• [Task instructions]: The required result is a copy of each line below in which "pencil" appears.

• [Exercise data]:
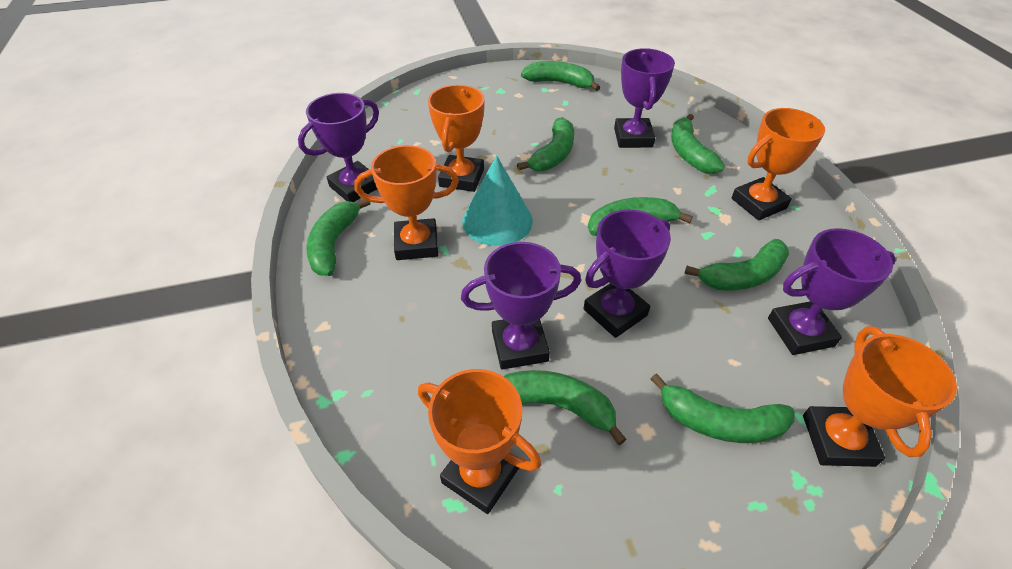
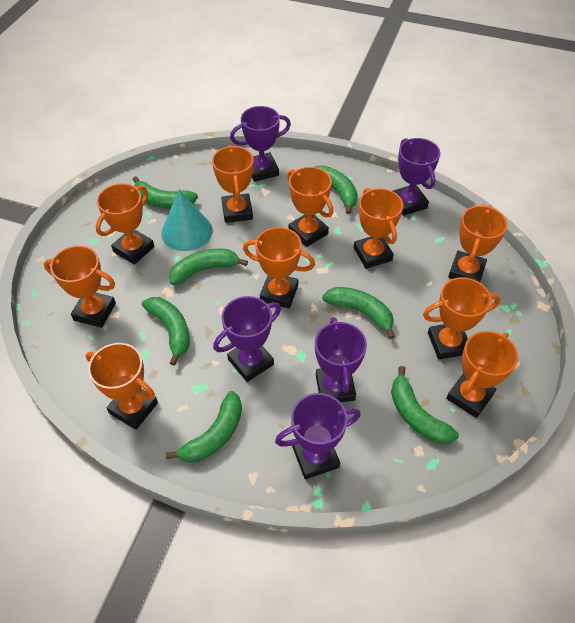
green banana: 8 -> 7
orange trophy: 5 -> 10

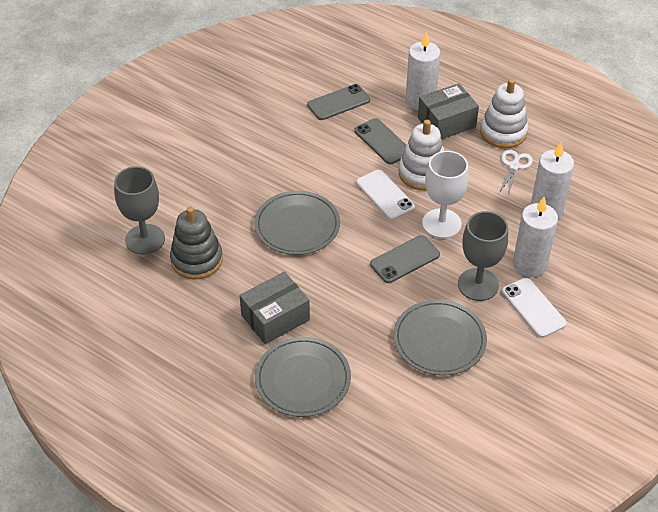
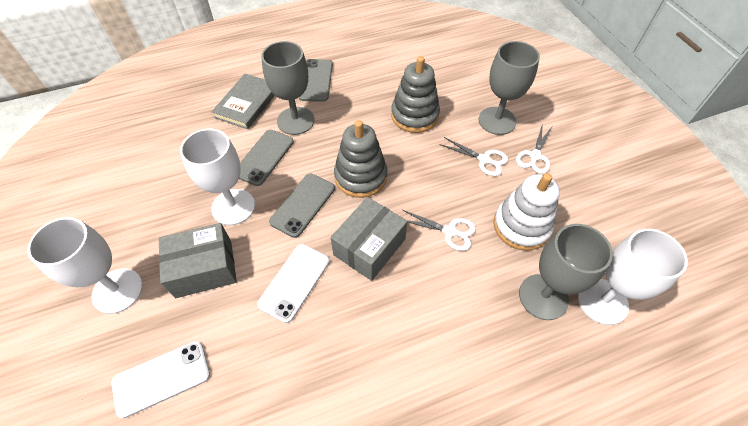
grey book: 0 -> 1
grey goblet: 2 -> 3
grey plate: 3 -> 0
grey stacking toy: 1 -> 2
white candle: 3 -> 0
white goblet: 1 -> 3
white scissors: 1 -> 3
white stacking toy: 2 -> 1

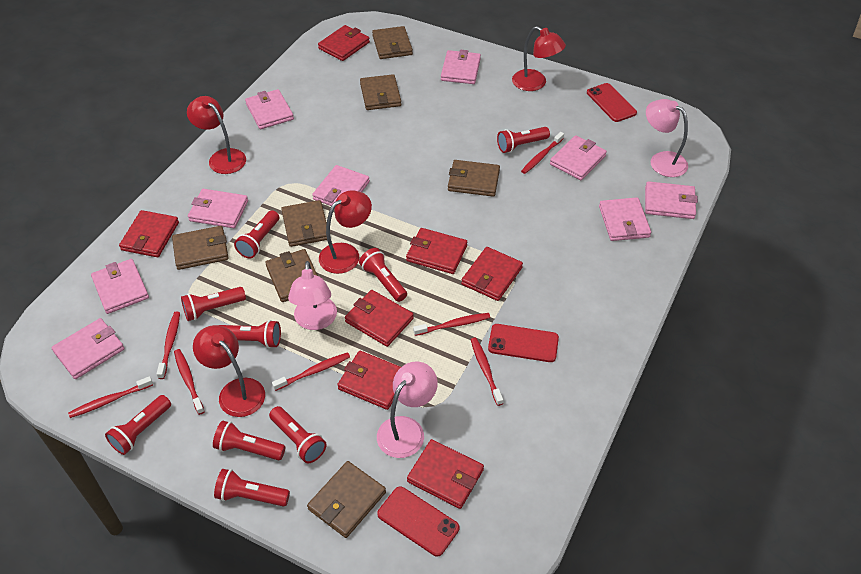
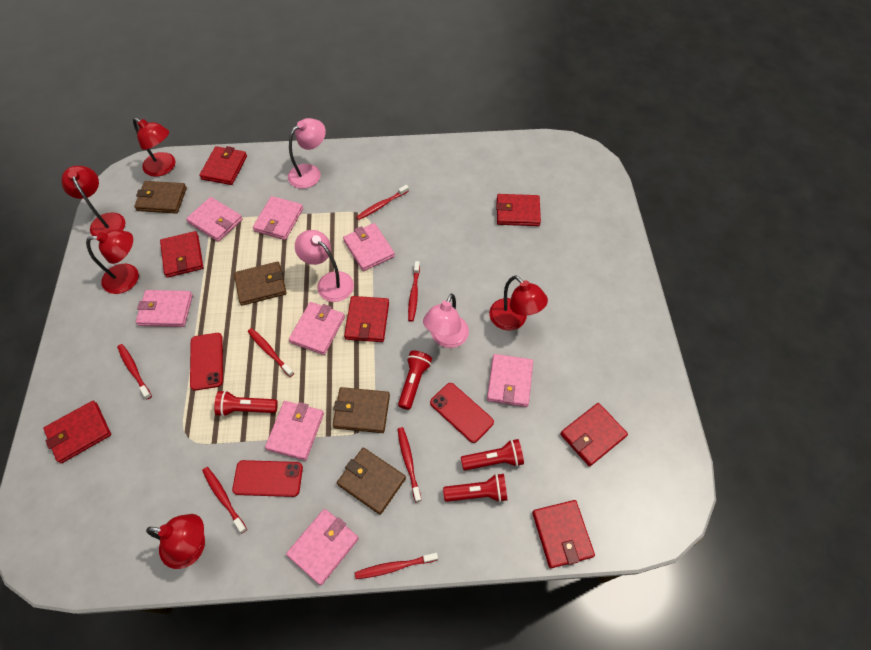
brown wallet: 7 -> 4
pink wallet: 9 -> 8
red flashlight: 9 -> 4
red lamp: 4 -> 5

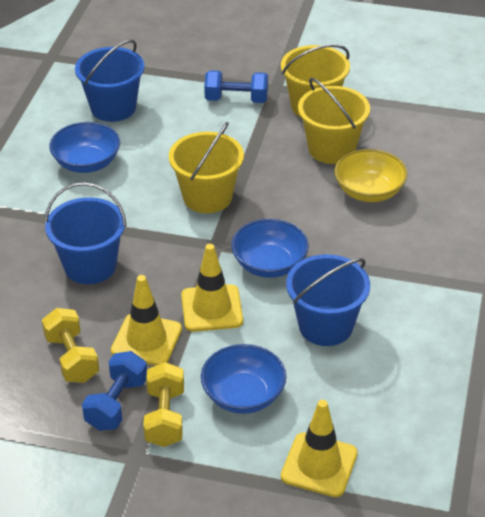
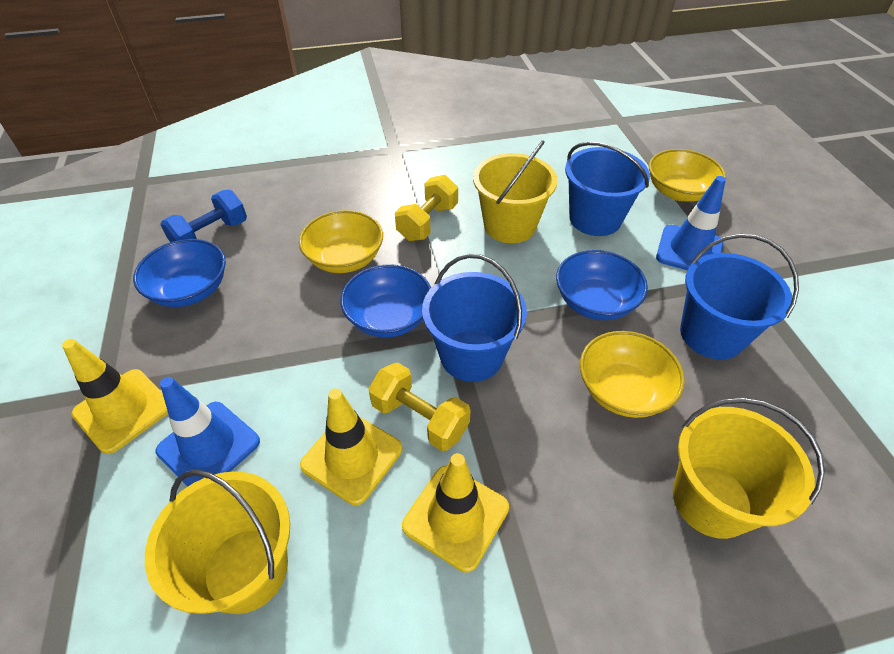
blue dumbbell: 2 -> 1
blue traffic cone: 0 -> 2
yellow bowl: 1 -> 3

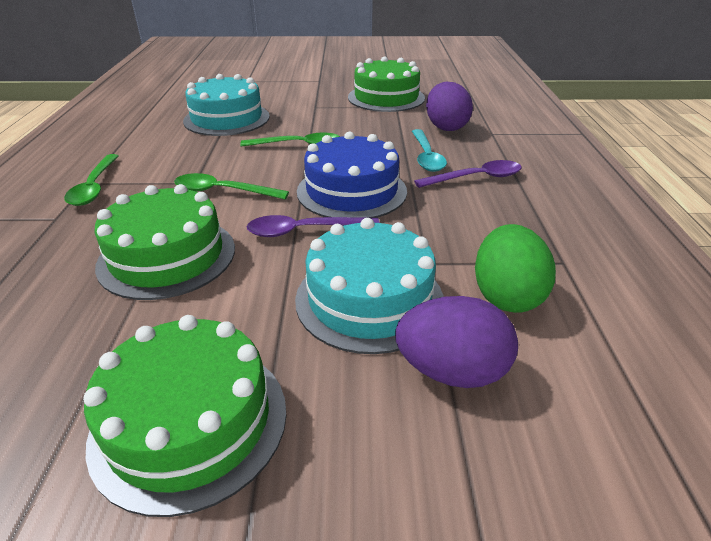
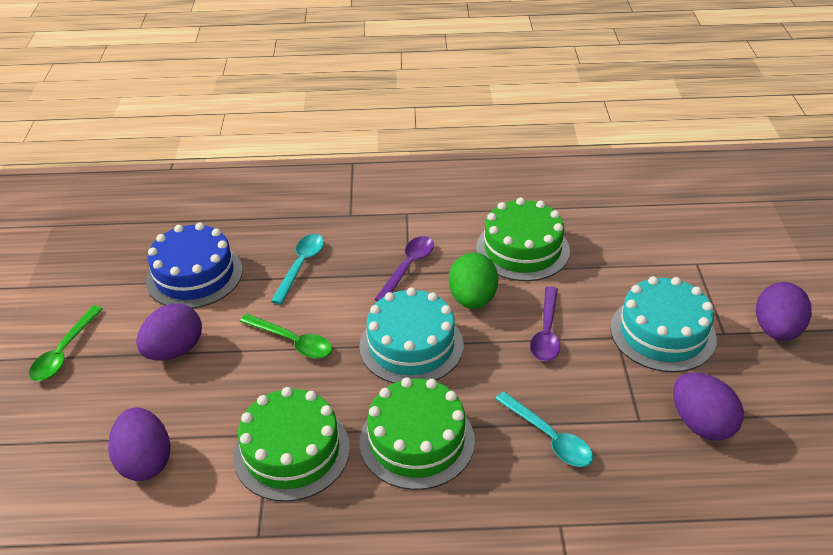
green spoon: 3 -> 2
purple egg: 2 -> 4
turquoise spoon: 1 -> 2

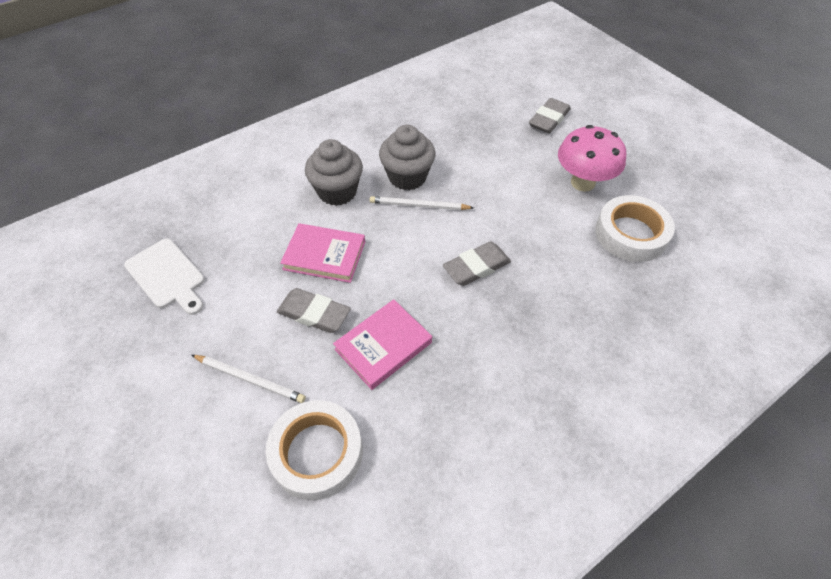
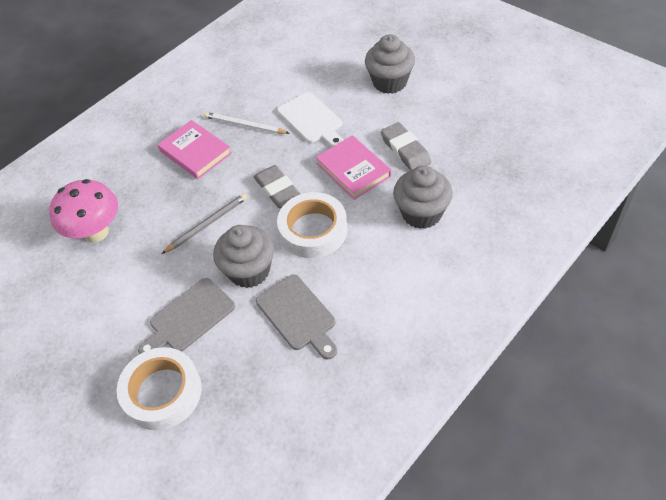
grey cupcake: 2 -> 3
grey cutting board: 0 -> 2
grey eraser: 3 -> 2
grey pencil: 0 -> 1
white pencil: 2 -> 1

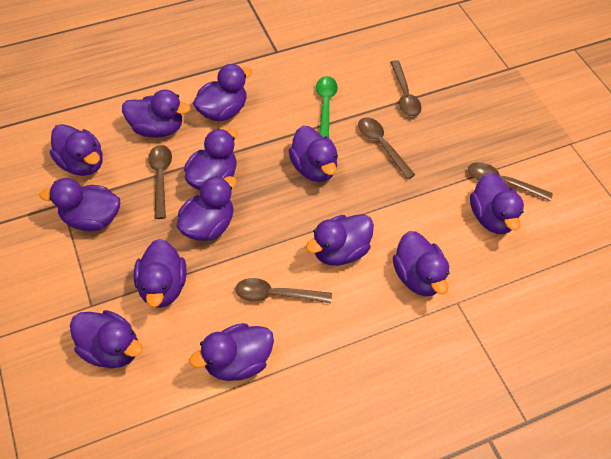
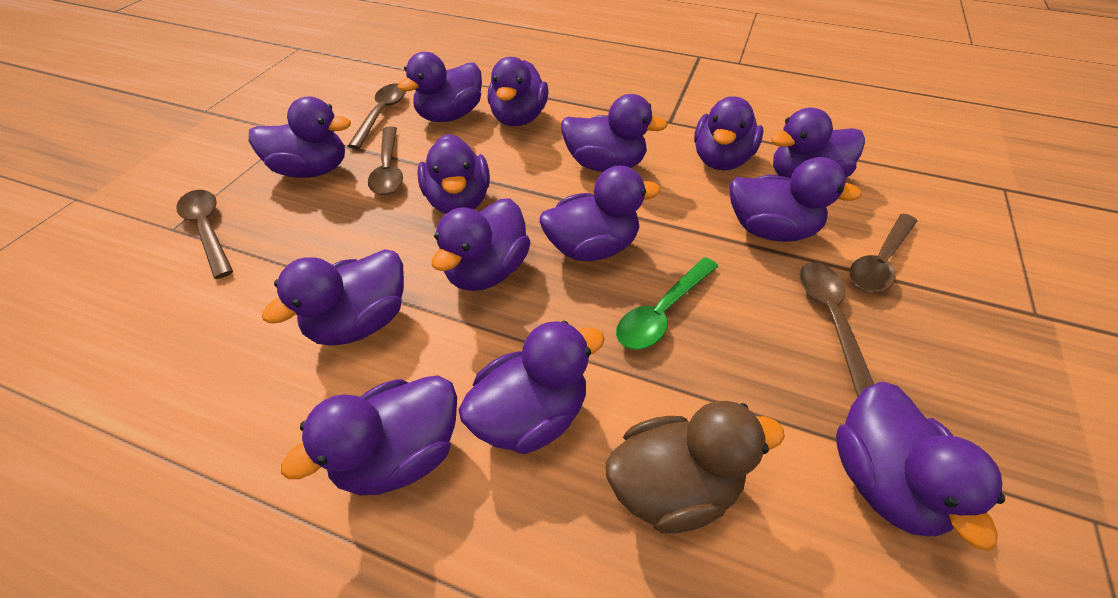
brown duck: 0 -> 1
purple duck: 13 -> 14

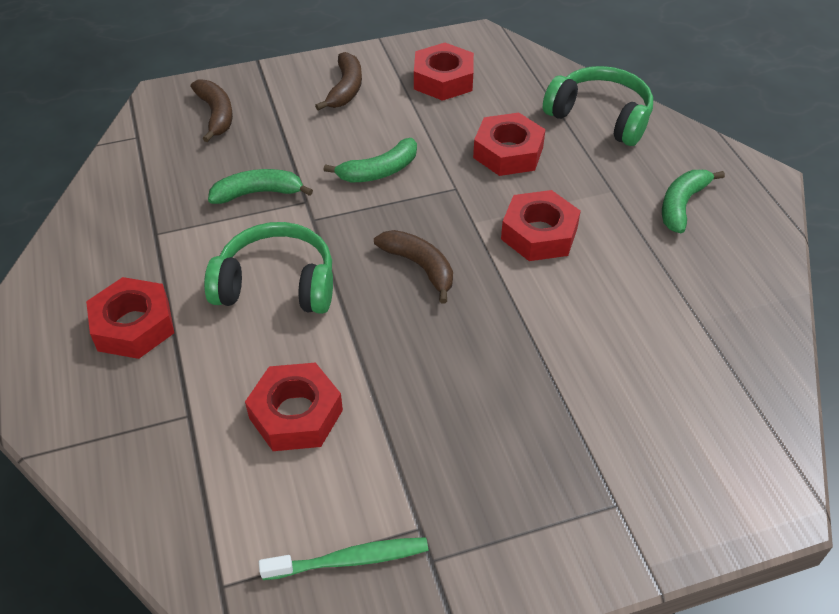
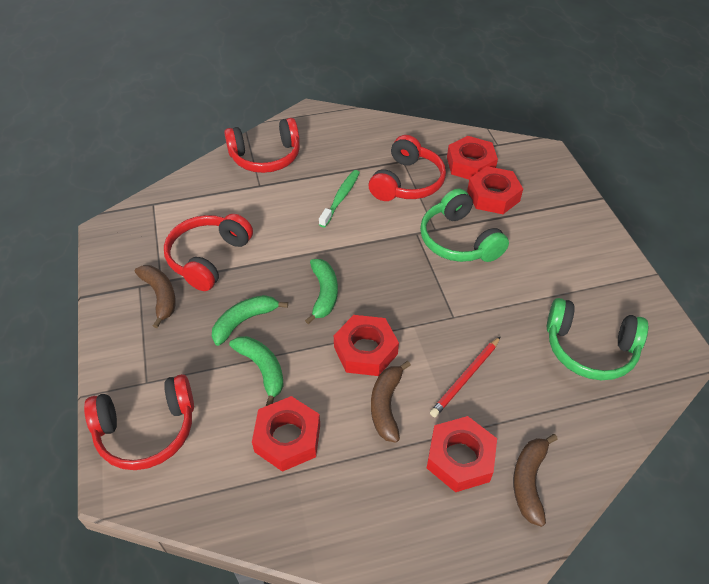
red headphones: 0 -> 4
red pencil: 0 -> 1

• [Output of the exercise]:
grey pencil: 0 -> 1
white pencil: 2 -> 1
red pencil: 0 -> 1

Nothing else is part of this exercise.